YOUR INSTRUCTIONS:
Among the records that follow, find the line with "CN4 pin 1: DGND -> -15V" and the line with "R202: 2.7k (DGND, NET5) -> 2.7k (DGND, NET7)". Set down those lines and all lines between them exactly, without adding anything.

RECORDS PROVIDED Block Start

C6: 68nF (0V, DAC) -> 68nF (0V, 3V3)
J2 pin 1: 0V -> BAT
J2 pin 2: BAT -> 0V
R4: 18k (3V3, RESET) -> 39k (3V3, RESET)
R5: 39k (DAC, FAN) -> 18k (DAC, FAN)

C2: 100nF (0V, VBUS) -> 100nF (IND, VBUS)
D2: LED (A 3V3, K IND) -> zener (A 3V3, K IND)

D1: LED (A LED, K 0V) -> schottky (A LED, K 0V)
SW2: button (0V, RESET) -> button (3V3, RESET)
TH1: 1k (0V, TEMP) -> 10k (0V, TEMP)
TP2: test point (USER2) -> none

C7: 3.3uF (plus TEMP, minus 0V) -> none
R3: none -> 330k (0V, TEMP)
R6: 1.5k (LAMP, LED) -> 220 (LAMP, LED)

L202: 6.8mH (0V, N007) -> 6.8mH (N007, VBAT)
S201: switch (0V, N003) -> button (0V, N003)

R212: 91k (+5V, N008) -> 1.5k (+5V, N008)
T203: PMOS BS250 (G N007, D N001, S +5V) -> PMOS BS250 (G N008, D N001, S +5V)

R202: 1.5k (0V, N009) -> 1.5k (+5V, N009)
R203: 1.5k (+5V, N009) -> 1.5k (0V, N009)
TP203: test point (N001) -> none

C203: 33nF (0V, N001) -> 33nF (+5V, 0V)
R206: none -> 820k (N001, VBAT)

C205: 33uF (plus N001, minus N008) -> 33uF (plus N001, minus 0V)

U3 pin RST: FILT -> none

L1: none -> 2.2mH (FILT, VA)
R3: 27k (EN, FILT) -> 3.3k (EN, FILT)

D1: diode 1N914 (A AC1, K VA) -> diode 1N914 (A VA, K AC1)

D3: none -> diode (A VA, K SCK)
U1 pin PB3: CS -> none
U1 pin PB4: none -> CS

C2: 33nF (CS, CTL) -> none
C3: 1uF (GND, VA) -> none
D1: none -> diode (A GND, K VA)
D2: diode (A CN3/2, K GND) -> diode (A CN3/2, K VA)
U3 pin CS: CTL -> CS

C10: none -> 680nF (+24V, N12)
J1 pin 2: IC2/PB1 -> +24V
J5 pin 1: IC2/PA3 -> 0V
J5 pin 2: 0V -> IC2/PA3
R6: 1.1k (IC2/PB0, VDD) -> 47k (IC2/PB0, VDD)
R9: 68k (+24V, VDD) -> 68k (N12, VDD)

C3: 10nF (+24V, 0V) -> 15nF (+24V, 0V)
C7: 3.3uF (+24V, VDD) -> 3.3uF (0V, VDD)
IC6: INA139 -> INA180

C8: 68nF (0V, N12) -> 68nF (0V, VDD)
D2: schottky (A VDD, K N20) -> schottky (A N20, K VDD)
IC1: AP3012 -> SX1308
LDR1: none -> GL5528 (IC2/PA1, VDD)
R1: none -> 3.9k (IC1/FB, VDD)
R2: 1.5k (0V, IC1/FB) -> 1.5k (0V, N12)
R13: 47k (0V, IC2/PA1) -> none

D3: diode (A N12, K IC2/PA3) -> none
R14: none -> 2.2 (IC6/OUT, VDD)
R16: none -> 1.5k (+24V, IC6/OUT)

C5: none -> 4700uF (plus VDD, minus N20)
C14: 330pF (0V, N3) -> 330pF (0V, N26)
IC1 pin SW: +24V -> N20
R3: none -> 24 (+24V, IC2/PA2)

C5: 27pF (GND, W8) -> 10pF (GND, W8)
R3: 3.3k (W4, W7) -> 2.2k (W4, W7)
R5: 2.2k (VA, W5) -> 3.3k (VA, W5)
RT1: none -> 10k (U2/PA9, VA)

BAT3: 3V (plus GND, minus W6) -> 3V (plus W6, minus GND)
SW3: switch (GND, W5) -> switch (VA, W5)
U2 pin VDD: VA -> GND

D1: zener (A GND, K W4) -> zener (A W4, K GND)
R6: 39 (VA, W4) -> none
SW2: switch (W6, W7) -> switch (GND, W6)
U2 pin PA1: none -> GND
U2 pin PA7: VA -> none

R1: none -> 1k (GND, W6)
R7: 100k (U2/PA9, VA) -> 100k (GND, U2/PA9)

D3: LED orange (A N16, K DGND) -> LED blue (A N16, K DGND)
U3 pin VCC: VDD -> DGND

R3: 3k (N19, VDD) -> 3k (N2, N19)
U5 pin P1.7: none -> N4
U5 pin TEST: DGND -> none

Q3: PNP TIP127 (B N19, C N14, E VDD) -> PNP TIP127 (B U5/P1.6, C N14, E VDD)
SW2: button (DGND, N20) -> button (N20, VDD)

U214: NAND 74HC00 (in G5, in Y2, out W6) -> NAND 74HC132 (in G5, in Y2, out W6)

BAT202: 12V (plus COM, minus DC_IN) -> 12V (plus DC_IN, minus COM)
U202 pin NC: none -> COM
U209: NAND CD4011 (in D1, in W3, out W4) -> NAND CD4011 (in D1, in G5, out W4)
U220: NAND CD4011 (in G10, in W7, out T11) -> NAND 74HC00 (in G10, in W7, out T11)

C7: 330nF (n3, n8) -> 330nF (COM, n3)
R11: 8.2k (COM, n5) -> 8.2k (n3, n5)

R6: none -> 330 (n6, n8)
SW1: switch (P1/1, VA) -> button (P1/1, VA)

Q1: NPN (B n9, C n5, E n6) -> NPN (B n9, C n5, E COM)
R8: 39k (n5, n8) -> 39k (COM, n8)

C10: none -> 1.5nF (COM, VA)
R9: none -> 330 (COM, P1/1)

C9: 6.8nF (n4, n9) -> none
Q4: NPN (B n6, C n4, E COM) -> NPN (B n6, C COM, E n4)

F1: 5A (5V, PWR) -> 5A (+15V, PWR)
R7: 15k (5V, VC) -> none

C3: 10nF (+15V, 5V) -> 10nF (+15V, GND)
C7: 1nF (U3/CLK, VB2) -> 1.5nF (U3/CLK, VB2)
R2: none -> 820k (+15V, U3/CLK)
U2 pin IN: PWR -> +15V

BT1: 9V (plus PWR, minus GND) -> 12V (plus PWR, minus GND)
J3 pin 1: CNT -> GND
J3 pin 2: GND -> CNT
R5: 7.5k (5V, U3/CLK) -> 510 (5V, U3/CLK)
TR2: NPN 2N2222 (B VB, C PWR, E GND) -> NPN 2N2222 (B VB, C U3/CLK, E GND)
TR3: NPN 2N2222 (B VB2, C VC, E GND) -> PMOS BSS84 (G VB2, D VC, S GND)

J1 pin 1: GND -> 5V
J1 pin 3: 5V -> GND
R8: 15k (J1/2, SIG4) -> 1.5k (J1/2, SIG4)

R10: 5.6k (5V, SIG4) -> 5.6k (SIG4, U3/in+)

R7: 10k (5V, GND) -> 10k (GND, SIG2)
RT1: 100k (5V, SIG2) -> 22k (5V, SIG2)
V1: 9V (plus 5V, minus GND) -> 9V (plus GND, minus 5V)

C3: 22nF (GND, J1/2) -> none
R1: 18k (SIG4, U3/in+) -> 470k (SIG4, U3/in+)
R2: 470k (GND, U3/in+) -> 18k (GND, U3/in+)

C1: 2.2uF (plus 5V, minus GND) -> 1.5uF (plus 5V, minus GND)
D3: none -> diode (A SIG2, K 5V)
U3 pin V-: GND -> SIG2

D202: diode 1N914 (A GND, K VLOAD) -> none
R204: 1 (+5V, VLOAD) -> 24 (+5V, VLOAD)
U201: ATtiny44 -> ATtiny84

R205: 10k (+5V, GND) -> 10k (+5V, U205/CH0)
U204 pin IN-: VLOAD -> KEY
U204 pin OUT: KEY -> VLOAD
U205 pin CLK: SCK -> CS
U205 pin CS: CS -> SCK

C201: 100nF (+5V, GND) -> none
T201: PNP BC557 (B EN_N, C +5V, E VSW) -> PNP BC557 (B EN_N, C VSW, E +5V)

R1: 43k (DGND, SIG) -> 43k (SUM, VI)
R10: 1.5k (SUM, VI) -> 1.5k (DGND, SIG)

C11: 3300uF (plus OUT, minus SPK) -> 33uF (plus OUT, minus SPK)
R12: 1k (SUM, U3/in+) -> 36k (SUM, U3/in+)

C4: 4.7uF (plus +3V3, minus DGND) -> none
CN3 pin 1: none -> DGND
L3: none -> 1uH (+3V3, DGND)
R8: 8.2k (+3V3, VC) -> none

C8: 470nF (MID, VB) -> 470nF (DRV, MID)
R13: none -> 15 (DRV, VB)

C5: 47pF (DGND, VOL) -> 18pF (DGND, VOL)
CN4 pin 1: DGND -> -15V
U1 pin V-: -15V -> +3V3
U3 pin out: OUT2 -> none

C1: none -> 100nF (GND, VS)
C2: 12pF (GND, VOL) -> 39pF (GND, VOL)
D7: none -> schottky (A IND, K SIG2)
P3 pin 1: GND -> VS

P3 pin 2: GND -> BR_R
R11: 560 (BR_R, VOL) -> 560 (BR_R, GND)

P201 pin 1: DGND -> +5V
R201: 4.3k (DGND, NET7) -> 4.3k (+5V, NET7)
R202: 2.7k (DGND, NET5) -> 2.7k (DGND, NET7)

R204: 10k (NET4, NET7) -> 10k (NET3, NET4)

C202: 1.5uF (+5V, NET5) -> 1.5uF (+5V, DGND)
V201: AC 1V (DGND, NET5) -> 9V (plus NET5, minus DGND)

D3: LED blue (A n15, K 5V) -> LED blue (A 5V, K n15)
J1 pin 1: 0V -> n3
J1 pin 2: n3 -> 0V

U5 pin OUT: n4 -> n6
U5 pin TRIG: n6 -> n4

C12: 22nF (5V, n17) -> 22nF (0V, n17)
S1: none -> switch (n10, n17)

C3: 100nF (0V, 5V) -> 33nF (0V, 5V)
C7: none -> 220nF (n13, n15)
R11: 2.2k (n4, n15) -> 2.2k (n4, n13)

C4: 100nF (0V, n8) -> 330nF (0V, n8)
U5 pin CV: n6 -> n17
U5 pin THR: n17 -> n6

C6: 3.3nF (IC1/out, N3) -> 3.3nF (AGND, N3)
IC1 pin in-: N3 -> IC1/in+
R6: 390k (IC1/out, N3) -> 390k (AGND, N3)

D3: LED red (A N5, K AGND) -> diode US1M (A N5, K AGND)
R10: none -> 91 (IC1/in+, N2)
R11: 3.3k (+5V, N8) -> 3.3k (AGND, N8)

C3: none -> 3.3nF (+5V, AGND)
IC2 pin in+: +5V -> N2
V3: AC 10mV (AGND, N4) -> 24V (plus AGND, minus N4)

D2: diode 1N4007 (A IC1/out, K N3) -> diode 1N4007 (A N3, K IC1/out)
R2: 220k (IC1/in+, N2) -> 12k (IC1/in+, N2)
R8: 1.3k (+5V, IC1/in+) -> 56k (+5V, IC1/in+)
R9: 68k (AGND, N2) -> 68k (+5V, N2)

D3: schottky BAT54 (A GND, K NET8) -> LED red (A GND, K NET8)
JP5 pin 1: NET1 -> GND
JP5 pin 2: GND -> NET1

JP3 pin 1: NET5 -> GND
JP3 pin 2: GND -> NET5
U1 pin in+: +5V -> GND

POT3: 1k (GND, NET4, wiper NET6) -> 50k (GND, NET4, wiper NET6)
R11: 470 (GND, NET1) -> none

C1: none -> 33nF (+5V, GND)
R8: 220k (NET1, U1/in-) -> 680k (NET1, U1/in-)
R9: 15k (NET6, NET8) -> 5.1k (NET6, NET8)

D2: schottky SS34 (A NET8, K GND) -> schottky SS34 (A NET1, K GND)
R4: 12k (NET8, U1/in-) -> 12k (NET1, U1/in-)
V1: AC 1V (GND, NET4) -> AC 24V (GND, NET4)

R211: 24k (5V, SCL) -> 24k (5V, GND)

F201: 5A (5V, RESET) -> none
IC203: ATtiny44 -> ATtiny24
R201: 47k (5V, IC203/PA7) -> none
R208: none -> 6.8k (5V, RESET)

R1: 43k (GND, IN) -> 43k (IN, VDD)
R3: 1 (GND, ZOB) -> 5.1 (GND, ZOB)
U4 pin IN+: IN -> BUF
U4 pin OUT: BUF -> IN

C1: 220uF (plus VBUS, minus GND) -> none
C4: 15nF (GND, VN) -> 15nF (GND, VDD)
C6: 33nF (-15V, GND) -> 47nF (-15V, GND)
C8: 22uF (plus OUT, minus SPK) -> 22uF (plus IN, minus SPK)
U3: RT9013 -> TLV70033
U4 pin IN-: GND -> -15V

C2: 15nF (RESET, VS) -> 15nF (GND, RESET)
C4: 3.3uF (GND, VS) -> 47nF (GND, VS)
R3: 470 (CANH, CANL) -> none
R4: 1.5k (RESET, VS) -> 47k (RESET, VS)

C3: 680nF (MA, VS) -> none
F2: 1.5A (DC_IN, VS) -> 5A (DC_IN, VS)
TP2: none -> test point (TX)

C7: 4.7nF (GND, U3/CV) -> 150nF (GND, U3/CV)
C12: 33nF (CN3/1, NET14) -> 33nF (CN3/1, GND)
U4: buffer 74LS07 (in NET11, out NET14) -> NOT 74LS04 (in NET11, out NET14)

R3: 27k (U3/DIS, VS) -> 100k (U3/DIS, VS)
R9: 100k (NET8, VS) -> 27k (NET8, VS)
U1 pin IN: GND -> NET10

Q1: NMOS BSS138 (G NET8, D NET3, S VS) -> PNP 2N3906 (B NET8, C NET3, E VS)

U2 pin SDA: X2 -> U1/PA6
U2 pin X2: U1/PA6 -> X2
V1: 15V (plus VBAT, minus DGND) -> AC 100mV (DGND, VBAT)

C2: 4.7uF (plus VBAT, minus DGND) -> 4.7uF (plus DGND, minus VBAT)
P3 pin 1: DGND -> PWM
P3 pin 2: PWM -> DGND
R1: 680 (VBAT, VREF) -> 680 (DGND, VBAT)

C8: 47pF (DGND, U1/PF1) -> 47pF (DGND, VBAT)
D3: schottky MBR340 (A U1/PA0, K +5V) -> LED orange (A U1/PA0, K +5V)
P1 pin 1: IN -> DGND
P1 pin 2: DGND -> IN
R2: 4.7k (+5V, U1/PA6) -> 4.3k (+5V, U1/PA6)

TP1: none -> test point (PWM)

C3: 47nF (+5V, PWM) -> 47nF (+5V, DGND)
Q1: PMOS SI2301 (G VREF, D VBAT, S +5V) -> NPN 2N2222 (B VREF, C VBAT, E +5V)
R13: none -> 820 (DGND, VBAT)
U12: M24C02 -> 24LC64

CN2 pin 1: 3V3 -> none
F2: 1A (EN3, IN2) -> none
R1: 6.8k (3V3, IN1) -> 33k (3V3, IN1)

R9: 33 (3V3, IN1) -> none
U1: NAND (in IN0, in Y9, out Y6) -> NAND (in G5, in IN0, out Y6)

RECORDS PROVIDED Block End

ANSWER BELOW:
CN4 pin 1: DGND -> -15V
U1 pin V-: -15V -> +3V3
U3 pin out: OUT2 -> none

C1: none -> 100nF (GND, VS)
C2: 12pF (GND, VOL) -> 39pF (GND, VOL)
D7: none -> schottky (A IND, K SIG2)
P3 pin 1: GND -> VS

P3 pin 2: GND -> BR_R
R11: 560 (BR_R, VOL) -> 560 (BR_R, GND)

P201 pin 1: DGND -> +5V
R201: 4.3k (DGND, NET7) -> 4.3k (+5V, NET7)
R202: 2.7k (DGND, NET5) -> 2.7k (DGND, NET7)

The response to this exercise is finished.